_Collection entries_
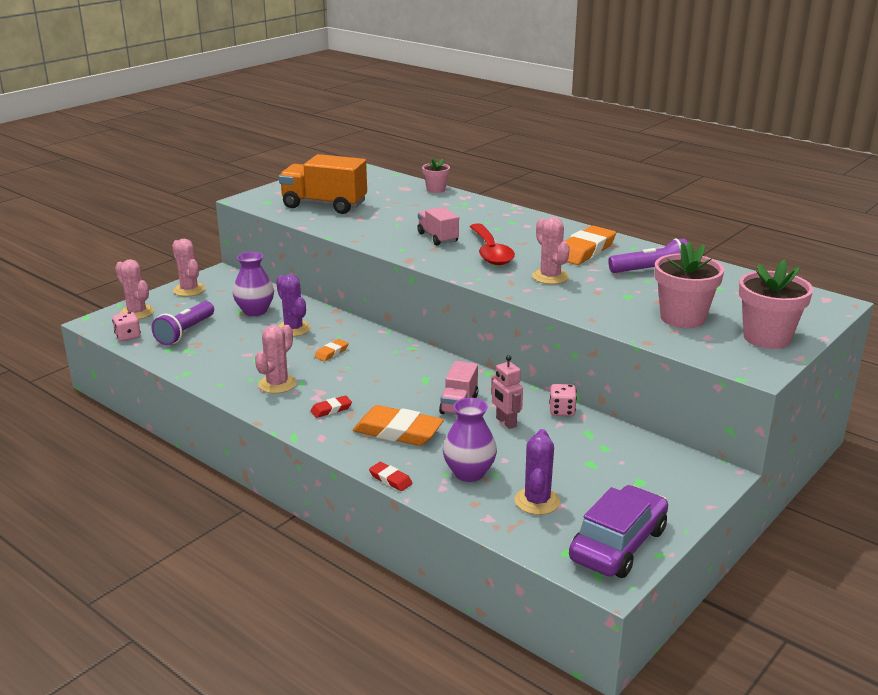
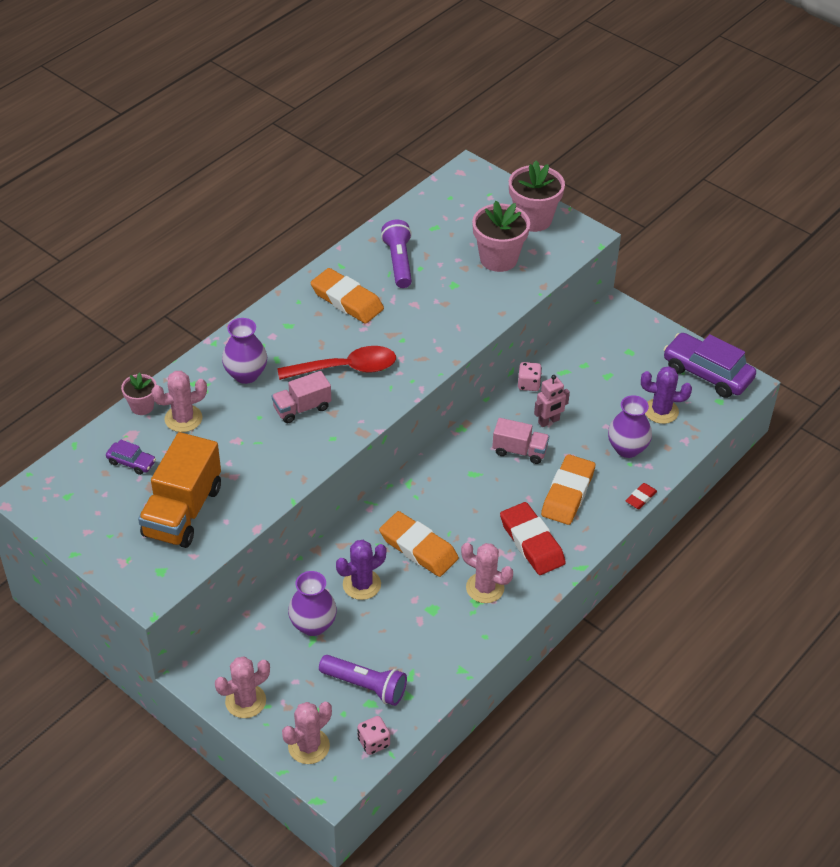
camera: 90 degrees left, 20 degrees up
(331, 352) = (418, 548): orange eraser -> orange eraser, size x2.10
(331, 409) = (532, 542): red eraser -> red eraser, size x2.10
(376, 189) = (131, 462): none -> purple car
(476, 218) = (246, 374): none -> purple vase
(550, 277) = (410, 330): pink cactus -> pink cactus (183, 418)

_WORK TASK_
A copy of each line above that holds the word "none" is the expected answer.

_REPLY TO THE EXERCISE_
(376, 189) = (131, 462): none -> purple car
(476, 218) = (246, 374): none -> purple vase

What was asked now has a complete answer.